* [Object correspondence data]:
= Beginning of Section =

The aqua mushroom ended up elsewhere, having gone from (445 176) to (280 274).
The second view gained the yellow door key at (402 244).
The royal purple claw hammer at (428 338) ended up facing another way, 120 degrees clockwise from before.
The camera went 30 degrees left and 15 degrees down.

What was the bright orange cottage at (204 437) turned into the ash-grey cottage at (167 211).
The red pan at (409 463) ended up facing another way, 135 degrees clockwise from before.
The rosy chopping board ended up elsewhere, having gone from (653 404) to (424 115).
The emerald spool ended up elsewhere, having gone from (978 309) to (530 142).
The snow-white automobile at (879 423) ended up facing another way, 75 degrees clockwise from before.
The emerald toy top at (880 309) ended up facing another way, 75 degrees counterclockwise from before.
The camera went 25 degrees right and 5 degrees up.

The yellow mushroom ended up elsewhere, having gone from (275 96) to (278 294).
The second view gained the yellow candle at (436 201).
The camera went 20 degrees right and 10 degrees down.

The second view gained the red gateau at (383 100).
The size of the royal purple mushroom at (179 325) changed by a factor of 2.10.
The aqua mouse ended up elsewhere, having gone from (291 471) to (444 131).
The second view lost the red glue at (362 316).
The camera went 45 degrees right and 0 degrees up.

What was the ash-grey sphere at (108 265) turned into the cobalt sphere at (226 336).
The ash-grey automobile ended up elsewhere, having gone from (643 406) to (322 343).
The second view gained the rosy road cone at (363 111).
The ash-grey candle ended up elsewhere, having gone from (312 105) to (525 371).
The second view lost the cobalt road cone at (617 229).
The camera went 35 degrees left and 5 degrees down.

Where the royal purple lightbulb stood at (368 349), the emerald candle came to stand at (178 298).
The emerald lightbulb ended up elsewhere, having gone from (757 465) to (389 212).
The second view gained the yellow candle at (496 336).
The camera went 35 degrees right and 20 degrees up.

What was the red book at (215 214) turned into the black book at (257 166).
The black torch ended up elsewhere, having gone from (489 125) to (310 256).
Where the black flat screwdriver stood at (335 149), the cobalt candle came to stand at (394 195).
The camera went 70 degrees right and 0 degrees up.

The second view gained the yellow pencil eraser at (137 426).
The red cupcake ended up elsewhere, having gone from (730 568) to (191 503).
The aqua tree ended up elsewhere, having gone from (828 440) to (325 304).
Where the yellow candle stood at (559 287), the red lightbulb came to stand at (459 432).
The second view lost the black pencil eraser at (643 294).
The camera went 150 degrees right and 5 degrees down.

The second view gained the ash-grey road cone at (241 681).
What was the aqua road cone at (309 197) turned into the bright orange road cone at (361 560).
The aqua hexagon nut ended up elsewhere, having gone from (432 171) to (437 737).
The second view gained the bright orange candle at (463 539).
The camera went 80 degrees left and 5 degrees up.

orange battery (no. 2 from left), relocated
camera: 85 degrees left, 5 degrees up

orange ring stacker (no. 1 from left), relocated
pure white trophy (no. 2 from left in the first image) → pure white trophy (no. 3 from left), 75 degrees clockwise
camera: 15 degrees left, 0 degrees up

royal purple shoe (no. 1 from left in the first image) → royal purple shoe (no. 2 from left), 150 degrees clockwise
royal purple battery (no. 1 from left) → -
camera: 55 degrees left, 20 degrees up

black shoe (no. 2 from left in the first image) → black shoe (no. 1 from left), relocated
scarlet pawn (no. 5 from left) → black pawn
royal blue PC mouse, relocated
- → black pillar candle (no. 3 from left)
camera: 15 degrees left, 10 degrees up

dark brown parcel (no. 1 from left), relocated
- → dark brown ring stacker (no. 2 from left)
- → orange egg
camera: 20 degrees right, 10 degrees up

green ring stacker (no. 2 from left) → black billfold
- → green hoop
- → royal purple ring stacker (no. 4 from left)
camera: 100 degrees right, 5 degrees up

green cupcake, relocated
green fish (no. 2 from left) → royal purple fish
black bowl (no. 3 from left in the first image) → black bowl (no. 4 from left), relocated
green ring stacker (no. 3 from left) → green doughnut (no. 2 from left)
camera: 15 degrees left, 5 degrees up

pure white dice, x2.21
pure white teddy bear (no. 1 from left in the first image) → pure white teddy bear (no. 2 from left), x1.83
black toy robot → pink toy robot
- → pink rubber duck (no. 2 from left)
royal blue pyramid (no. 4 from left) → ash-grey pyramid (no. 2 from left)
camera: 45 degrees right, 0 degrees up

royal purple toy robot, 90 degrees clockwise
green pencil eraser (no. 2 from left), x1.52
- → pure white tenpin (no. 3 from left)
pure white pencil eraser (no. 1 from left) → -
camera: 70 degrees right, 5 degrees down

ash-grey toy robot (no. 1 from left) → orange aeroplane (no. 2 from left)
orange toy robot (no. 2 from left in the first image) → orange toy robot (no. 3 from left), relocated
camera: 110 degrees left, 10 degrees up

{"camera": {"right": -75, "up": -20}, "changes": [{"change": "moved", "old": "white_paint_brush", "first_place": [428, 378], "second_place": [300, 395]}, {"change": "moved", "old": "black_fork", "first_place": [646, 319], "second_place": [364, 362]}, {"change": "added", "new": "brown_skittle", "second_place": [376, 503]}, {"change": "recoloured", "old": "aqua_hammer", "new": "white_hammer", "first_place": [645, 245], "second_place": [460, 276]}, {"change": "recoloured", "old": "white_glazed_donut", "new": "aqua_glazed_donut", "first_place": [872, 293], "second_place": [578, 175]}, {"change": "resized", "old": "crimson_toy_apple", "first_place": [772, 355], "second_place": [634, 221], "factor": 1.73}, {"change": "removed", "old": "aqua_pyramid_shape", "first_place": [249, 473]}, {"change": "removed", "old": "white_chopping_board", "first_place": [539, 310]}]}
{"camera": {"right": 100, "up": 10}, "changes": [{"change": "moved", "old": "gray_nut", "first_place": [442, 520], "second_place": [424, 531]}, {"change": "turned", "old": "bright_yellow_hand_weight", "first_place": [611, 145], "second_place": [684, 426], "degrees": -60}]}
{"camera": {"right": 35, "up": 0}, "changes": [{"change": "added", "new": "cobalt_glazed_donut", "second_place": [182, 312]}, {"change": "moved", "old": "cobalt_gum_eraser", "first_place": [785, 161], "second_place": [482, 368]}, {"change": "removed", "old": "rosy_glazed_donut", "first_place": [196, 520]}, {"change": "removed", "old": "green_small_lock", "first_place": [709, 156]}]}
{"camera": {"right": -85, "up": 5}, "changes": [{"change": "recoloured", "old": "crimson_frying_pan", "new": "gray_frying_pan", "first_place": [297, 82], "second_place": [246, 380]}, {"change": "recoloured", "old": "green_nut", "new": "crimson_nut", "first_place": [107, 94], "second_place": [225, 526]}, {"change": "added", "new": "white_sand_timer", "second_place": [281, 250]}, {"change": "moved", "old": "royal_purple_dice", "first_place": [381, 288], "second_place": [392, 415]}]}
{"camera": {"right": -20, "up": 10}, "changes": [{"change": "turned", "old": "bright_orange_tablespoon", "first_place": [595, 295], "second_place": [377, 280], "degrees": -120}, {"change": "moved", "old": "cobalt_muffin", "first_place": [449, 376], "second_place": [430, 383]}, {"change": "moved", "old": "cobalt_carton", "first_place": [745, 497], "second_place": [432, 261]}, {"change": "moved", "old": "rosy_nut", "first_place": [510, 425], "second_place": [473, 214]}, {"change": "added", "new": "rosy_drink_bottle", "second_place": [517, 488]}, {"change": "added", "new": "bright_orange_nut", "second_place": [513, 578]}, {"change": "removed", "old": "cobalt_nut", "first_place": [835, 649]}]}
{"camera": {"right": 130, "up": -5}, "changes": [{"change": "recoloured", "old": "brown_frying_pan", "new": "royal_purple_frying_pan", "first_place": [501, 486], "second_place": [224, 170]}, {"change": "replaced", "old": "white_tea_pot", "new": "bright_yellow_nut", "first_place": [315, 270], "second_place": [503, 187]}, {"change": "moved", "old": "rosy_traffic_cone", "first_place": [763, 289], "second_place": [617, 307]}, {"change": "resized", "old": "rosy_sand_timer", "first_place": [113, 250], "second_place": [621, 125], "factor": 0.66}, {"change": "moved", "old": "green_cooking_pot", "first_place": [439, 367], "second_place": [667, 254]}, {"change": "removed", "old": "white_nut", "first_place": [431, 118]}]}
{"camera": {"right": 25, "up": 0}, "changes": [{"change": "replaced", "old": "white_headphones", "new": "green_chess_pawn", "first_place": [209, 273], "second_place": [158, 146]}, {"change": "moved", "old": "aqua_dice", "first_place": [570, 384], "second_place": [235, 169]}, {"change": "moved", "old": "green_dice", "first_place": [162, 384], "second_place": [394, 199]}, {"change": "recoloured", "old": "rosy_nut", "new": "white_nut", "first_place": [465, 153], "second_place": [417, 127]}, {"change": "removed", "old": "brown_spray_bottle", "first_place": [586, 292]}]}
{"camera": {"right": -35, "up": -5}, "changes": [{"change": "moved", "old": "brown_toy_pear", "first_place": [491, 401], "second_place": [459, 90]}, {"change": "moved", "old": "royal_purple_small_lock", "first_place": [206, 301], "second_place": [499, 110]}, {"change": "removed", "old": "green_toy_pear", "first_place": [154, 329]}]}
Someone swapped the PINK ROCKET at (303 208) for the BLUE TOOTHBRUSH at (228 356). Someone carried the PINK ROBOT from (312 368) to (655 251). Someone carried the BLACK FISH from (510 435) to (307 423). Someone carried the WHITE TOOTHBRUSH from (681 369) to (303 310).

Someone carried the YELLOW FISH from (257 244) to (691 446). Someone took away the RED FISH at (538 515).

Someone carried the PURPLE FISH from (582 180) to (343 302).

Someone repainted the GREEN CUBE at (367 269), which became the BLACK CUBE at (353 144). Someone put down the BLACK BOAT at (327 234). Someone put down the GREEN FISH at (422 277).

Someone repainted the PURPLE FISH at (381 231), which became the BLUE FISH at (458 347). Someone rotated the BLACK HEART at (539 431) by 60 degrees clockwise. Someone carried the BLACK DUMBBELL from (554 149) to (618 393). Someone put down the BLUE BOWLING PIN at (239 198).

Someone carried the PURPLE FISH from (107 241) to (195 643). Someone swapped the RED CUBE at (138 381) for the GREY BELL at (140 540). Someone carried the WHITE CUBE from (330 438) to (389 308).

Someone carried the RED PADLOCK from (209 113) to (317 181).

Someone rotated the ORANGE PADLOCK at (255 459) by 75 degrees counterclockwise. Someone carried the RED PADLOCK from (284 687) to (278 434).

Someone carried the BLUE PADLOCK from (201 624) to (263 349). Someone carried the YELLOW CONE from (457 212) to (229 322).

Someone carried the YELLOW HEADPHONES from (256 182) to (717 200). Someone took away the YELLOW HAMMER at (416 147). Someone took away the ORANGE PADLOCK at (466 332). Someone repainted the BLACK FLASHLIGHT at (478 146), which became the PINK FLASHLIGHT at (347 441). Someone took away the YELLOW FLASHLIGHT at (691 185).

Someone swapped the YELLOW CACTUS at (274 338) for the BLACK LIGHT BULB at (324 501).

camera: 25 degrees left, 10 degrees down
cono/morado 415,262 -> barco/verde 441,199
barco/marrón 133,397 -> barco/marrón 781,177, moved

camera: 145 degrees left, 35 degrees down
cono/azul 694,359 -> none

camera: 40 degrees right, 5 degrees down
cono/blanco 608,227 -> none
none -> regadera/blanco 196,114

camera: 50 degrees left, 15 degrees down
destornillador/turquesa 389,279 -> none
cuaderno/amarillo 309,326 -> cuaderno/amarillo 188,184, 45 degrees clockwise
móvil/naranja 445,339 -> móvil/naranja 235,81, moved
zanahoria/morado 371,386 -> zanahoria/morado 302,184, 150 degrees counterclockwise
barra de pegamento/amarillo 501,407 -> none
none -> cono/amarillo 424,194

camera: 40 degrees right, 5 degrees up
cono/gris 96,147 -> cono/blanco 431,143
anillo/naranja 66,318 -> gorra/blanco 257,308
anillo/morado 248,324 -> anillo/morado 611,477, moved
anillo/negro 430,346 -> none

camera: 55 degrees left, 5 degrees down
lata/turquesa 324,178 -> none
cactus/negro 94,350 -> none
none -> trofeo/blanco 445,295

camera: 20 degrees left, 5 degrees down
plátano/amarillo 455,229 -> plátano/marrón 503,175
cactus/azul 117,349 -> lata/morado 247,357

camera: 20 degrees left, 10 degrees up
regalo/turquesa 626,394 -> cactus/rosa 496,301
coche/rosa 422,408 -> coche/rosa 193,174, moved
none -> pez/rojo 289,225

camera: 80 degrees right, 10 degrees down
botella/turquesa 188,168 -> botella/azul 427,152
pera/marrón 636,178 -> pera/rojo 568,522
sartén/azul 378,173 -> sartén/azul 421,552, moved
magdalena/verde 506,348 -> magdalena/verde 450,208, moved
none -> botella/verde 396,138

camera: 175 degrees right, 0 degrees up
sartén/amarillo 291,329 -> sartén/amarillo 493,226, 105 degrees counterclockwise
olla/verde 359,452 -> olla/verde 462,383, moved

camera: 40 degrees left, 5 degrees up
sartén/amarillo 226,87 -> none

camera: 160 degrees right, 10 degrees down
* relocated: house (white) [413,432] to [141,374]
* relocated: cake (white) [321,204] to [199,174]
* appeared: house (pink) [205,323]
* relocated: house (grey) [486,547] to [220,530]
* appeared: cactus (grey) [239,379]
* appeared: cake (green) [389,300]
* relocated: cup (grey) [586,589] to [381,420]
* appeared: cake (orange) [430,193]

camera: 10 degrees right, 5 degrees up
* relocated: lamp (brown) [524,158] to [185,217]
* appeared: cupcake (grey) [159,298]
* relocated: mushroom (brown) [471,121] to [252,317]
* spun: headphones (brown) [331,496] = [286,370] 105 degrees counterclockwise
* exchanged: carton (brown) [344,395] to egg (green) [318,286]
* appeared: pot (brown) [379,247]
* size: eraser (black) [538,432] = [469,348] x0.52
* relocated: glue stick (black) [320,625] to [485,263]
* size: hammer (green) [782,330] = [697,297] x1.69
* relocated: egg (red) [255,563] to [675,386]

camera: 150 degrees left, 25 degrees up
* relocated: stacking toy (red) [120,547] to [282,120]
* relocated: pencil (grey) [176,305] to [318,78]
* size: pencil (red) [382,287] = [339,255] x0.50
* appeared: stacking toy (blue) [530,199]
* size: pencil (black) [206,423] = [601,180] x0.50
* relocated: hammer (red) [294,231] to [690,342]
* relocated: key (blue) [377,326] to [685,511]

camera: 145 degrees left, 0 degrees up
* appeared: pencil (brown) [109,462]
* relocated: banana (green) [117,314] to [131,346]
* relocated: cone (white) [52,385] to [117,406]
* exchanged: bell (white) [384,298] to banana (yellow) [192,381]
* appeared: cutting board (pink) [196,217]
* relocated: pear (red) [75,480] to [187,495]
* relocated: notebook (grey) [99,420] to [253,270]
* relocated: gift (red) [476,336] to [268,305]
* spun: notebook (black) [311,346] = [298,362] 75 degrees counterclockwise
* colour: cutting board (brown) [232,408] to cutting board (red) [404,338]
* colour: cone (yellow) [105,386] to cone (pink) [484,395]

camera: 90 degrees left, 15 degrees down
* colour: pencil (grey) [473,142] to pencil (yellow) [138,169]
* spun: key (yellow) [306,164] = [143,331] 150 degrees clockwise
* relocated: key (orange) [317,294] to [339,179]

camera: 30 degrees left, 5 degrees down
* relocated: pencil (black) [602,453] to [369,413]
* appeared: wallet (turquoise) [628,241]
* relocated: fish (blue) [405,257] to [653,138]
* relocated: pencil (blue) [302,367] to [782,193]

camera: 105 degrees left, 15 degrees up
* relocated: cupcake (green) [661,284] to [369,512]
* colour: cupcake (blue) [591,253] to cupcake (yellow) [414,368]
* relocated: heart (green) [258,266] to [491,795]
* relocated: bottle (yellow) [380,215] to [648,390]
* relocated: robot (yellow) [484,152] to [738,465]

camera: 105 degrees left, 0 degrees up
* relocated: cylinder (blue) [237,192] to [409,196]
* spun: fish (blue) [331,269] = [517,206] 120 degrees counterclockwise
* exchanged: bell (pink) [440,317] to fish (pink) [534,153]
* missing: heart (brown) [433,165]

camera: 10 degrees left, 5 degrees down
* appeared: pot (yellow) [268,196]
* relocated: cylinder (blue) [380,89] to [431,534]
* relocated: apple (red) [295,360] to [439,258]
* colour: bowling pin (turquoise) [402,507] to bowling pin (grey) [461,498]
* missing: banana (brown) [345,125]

= End of Section =

* [Exercise description]:
Search the records for the string "house" and report each line that has it.

* [Response to this task]:
* relocated: house (white) [413,432] to [141,374]
* appeared: house (pink) [205,323]
* relocated: house (grey) [486,547] to [220,530]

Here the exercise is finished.